=== Task item ===
Every line from the one with "gray pentagon: (2192, 724)" through the end of the entries below should be written out exactly; the pictures should not.
*** Opening of Records supplied ***
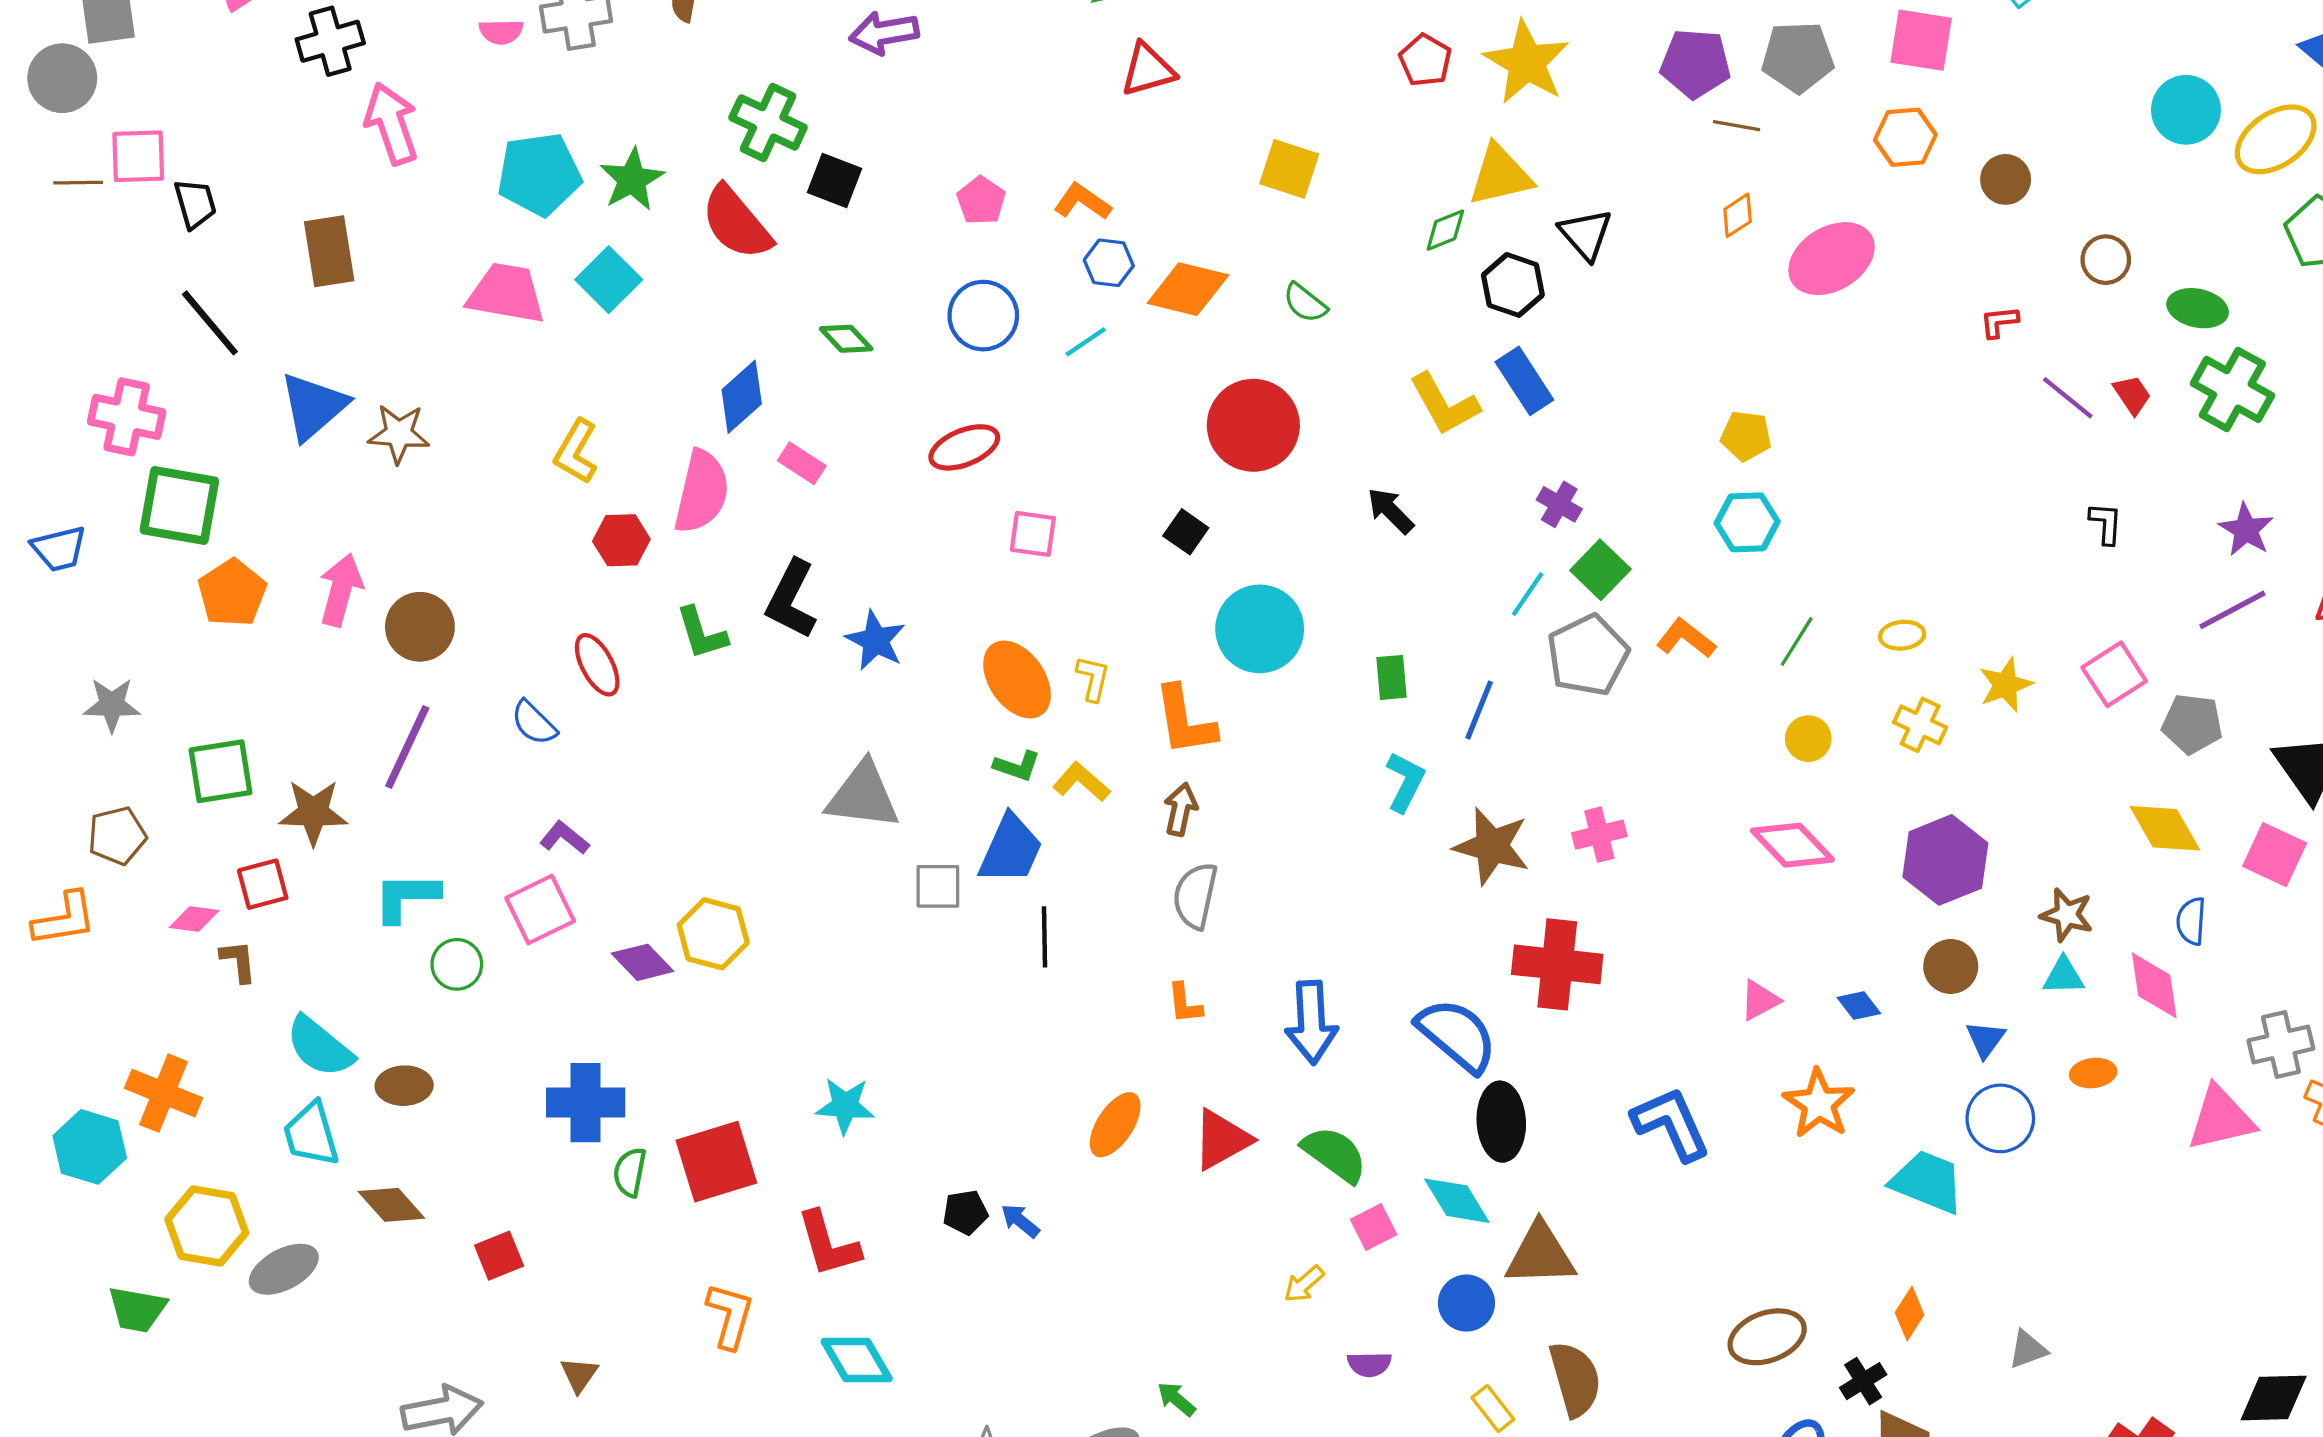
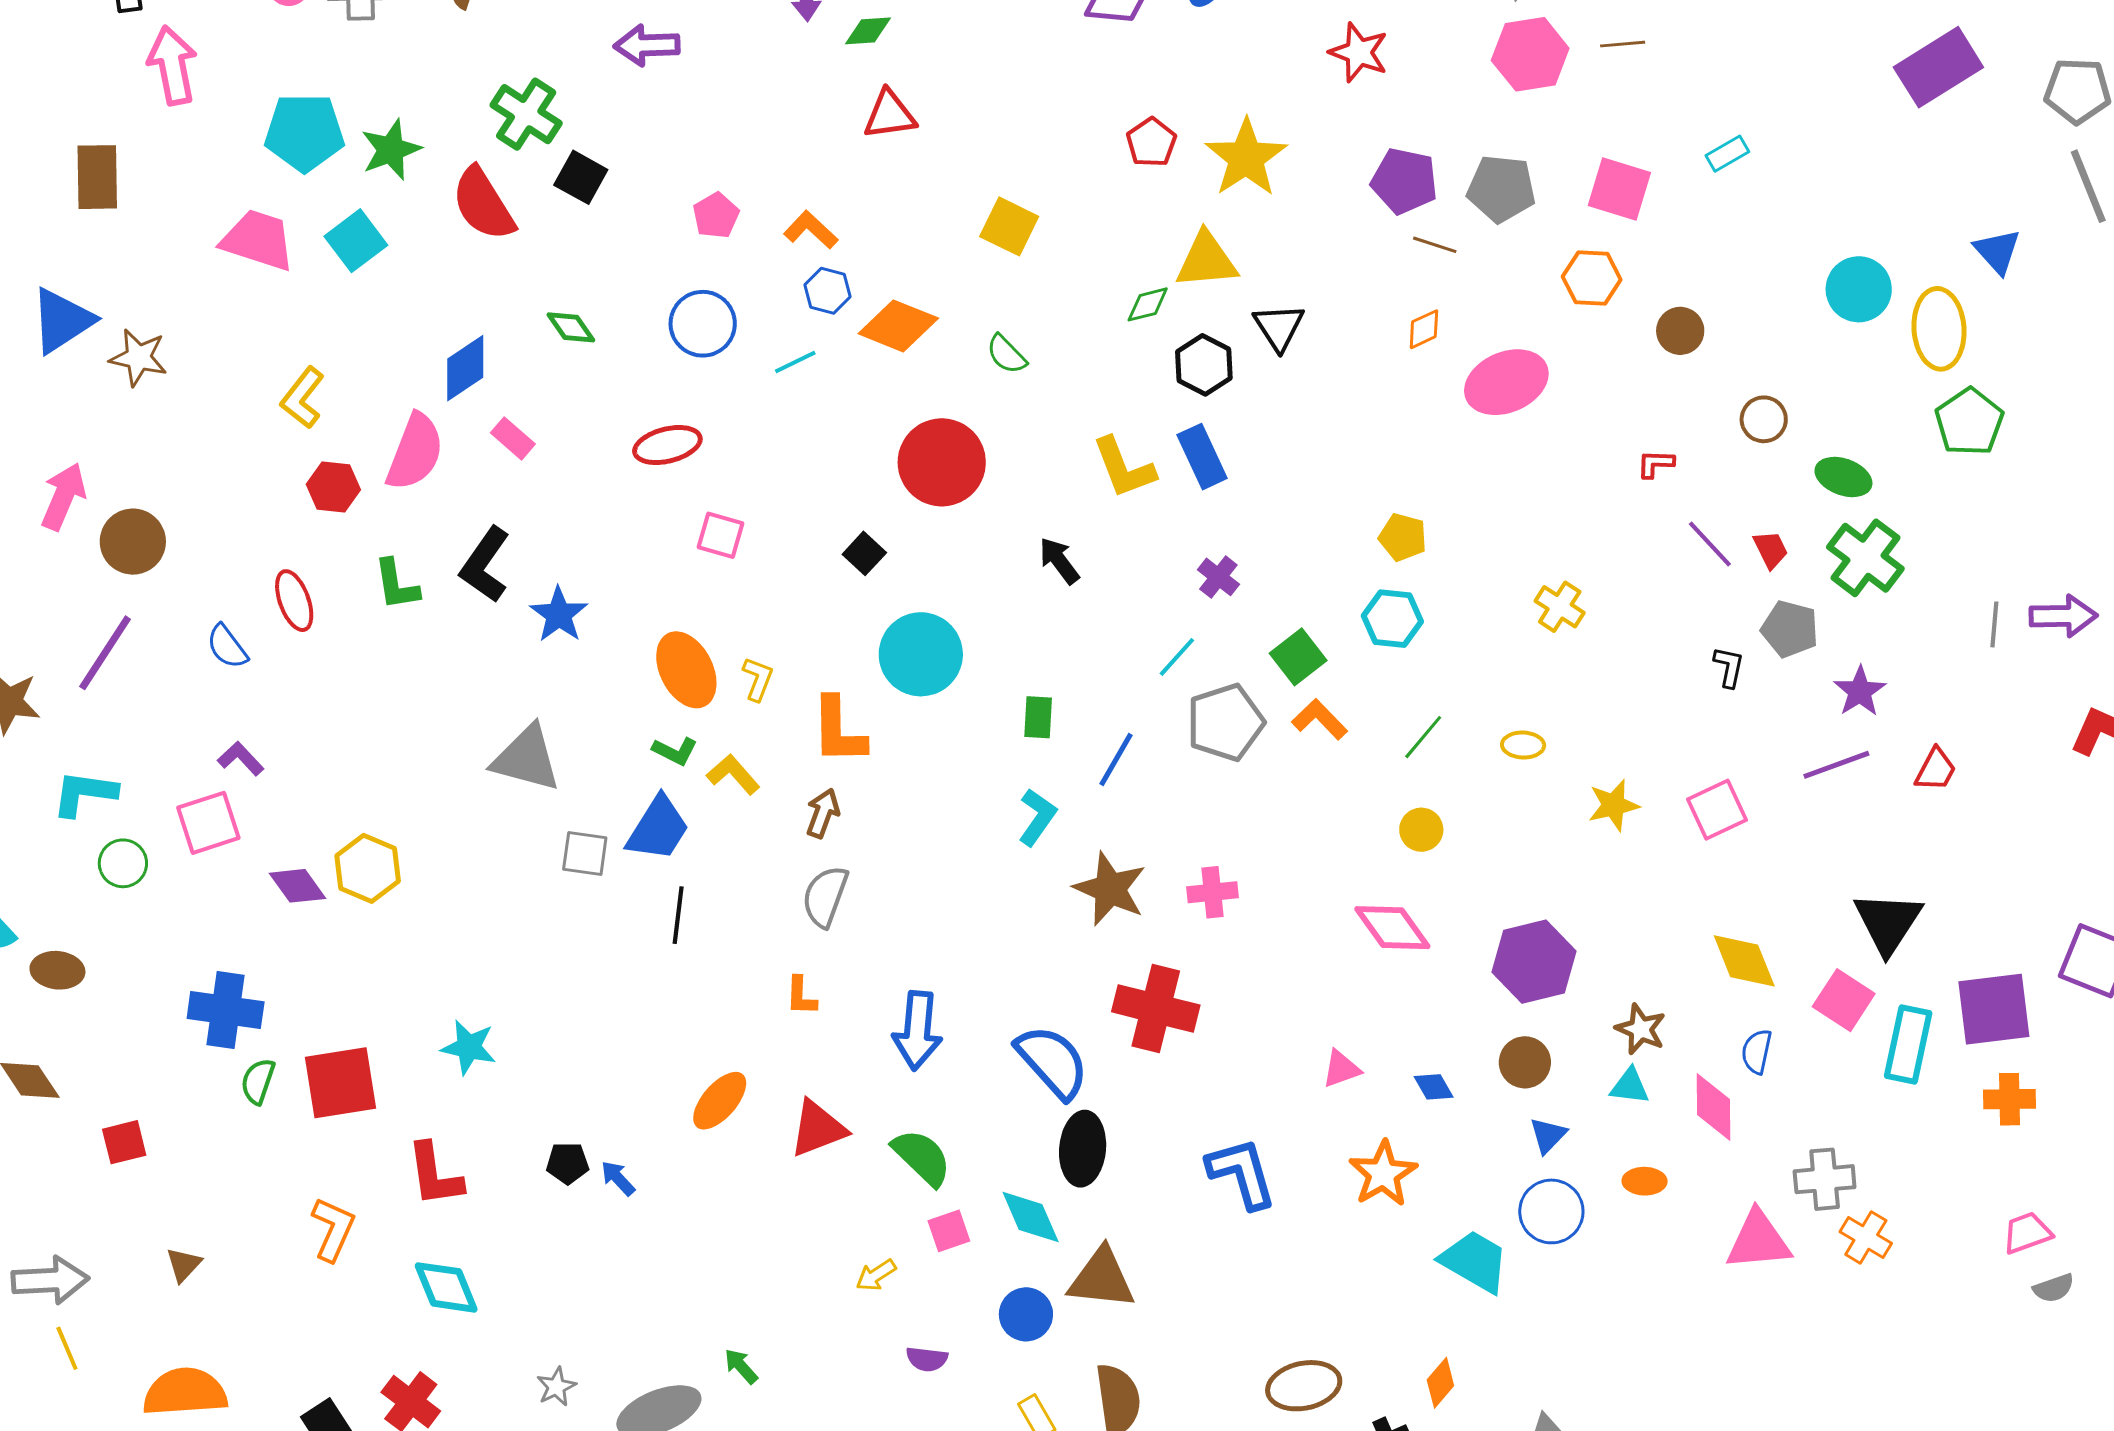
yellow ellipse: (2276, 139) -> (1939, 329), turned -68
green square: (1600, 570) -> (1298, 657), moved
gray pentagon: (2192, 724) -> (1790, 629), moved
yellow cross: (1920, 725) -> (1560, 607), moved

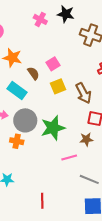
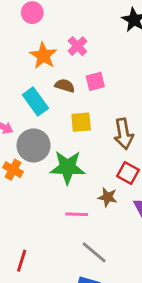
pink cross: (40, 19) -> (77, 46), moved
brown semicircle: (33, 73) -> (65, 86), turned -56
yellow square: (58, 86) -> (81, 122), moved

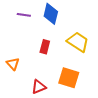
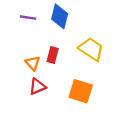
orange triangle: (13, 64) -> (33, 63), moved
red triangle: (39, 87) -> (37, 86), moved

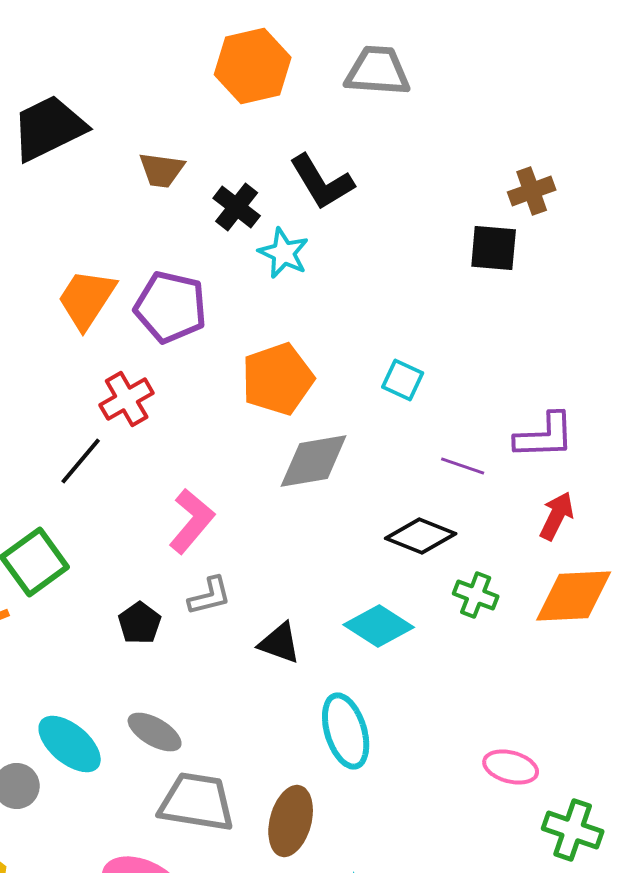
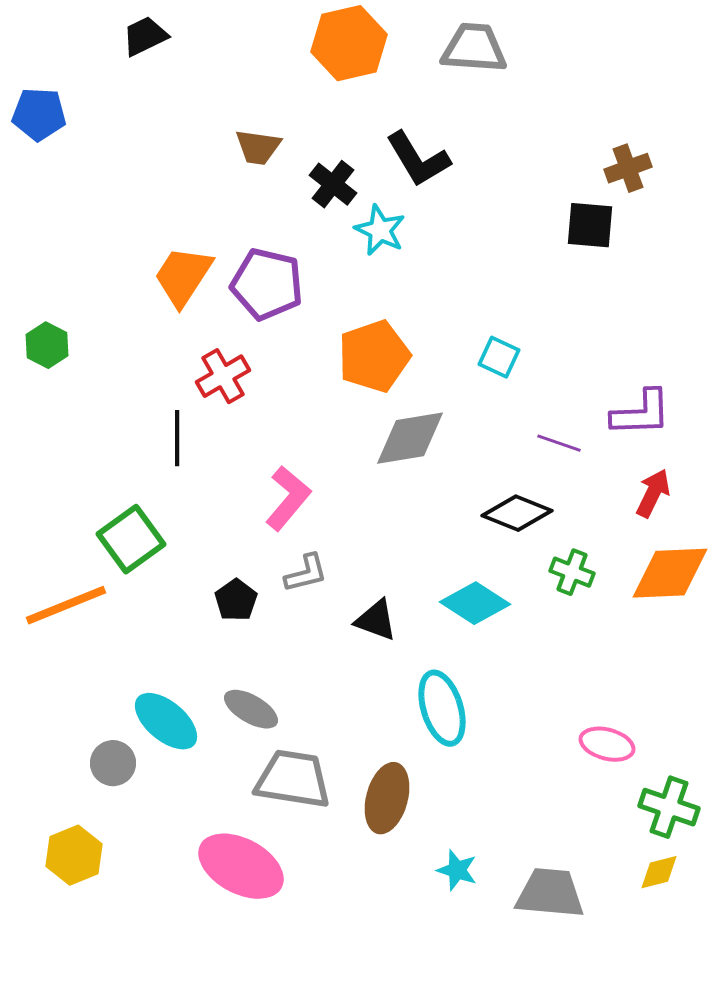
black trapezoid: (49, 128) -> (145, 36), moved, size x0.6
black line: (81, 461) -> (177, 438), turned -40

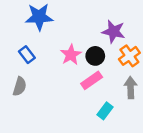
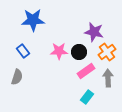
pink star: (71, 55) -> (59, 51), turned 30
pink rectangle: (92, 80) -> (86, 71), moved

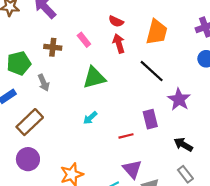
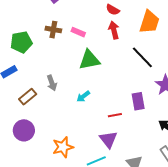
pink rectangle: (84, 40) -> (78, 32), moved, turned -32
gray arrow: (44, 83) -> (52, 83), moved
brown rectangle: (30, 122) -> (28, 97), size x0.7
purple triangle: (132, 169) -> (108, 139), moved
*** Close of Records supplied ***
=== Response ===
gray pentagon: (2192, 724) -> (1790, 629), moved
yellow cross: (1920, 725) -> (1560, 607), moved

pink cross: (40, 19) -> (77, 46), moved
brown semicircle: (33, 73) -> (65, 86), turned -56
yellow square: (58, 86) -> (81, 122), moved

orange triangle: (13, 64) -> (33, 63), moved
red triangle: (39, 87) -> (37, 86), moved

black trapezoid: (49, 128) -> (145, 36), moved, size x0.6
black line: (81, 461) -> (177, 438), turned -40

pink star: (71, 55) -> (59, 51), turned 30
pink rectangle: (92, 80) -> (86, 71), moved

pink rectangle: (84, 40) -> (78, 32), moved, turned -32
gray arrow: (44, 83) -> (52, 83), moved
brown rectangle: (30, 122) -> (28, 97), size x0.7
purple triangle: (132, 169) -> (108, 139), moved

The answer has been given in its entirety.